* [INFORMATION PROVIDED]:
== Segment start ==
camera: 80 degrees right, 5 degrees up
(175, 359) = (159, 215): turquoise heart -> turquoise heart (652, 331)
== Segment end ==
== Segment start ==
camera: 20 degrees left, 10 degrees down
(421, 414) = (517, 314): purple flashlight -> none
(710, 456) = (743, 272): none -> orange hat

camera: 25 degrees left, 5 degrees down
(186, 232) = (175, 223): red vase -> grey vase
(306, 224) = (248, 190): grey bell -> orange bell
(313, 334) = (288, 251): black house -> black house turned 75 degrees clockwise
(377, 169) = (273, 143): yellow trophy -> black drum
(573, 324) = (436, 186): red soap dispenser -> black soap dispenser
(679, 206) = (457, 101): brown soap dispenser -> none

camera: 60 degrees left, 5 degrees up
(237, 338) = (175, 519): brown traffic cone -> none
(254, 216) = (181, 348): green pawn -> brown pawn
== Segment end ==
* [DIRECTIONS FOR THIS TASK]:
From the data above, reproduce word for word the lines running from the line with "camera: 80 degrees right, 5 degrees up" to the line with "(175, 359) = (159, 215): turquoise", ends included.

* [EXERCISE RESPONSE]:
camera: 80 degrees right, 5 degrees up
(175, 359) = (159, 215): turquoise heart -> turquoise heart (652, 331)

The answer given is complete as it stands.